[Dataset excerpts]
┌──
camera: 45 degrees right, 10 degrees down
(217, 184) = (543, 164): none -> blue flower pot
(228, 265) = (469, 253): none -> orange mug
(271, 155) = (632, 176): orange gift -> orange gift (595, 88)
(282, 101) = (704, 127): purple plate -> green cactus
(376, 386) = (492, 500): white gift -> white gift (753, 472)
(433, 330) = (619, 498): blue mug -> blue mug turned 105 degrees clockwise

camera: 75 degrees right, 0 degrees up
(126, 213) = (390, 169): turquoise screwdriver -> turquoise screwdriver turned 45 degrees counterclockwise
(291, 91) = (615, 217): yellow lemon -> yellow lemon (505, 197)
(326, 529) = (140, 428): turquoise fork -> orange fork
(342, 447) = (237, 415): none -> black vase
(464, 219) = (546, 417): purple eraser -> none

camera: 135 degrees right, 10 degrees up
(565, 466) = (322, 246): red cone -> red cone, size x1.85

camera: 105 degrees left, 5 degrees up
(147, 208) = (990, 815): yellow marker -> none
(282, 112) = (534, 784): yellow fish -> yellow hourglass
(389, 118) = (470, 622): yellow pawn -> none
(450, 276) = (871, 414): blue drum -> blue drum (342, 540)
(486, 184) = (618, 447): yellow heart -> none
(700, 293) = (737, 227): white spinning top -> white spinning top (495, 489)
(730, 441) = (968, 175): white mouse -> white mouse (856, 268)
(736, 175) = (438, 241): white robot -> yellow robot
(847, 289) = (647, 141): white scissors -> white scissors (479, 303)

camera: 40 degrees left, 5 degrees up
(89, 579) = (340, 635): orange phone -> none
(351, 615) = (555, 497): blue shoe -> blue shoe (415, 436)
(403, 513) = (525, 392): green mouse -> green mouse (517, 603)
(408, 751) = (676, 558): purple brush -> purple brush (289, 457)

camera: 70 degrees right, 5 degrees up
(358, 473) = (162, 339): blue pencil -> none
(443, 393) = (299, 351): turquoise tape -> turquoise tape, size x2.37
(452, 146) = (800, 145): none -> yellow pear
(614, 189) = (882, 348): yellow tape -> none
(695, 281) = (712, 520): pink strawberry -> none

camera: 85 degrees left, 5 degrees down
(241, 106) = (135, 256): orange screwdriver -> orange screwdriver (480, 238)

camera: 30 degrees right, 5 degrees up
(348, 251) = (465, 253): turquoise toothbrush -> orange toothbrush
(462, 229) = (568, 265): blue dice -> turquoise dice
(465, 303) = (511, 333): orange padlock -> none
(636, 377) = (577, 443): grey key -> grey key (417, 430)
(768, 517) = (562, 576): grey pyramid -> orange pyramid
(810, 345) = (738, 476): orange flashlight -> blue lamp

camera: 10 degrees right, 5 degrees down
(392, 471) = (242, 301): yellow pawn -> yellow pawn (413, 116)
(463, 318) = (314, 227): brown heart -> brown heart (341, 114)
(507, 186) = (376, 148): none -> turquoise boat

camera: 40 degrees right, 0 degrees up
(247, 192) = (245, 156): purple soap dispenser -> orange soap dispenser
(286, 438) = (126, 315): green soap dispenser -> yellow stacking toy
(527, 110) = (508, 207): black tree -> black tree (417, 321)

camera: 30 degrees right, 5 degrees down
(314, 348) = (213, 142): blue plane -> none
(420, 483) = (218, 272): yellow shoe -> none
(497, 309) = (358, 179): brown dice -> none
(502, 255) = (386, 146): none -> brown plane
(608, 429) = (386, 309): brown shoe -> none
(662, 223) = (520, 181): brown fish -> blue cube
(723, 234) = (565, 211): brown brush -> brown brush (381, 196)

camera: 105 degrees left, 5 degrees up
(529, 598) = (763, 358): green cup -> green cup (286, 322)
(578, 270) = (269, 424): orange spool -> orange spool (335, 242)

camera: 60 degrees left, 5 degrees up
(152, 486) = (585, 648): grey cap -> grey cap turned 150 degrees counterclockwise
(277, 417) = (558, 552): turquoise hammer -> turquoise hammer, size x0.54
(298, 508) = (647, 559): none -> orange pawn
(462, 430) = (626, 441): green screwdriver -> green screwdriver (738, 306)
└──
WHAT YOU HAVE TO DO | Select and copy every line from the records that includes the word "tape".

EXERCISE OUTPUT |
(443, 393) = (299, 351): turquoise tape -> turquoise tape, size x2.37
(614, 189) = (882, 348): yellow tape -> none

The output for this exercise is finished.